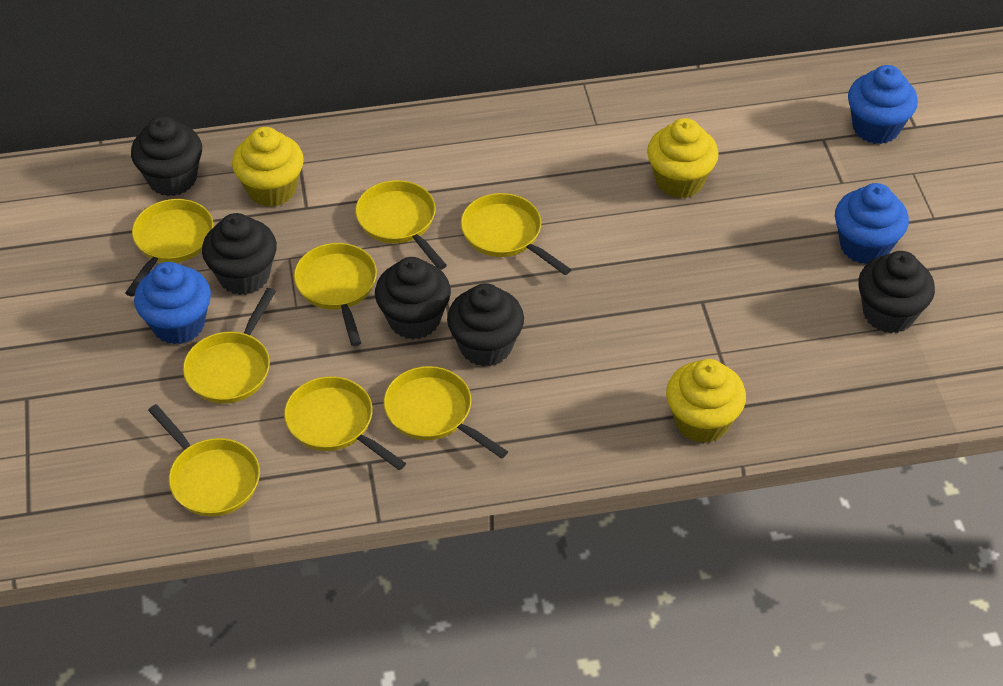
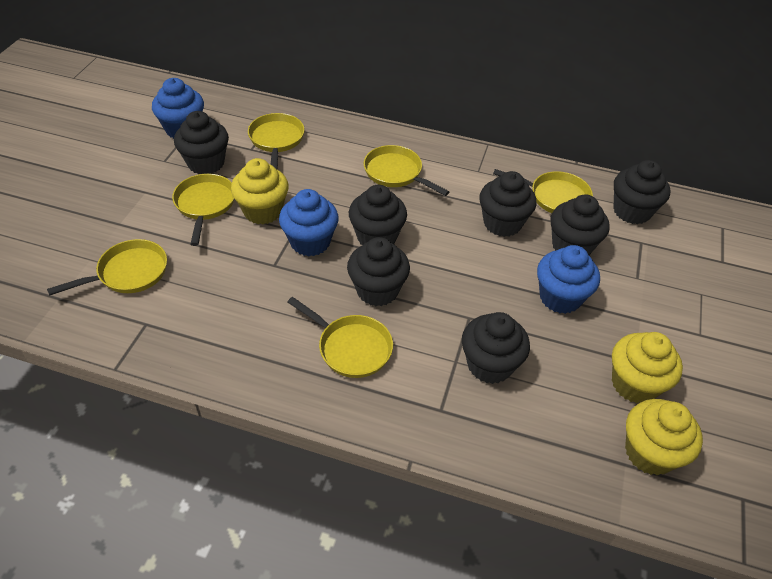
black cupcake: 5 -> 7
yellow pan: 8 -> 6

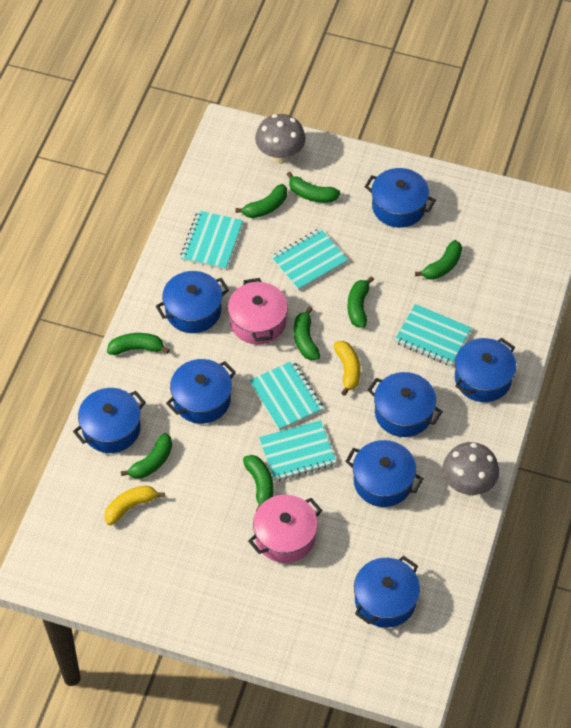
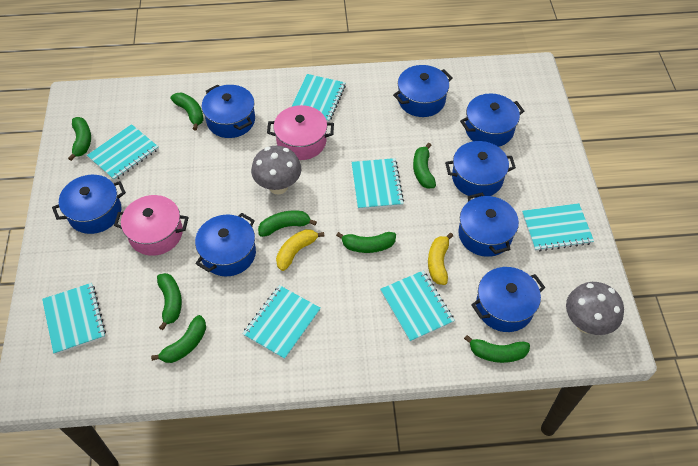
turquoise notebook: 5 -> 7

○ ○ ○

**WHAT THE TASK ASKS:**
Print the listing verbatim, images excluded.

**TASK RESPONSE:**
black cupcake: 5 -> 7
yellow pan: 8 -> 6

turquoise notebook: 5 -> 7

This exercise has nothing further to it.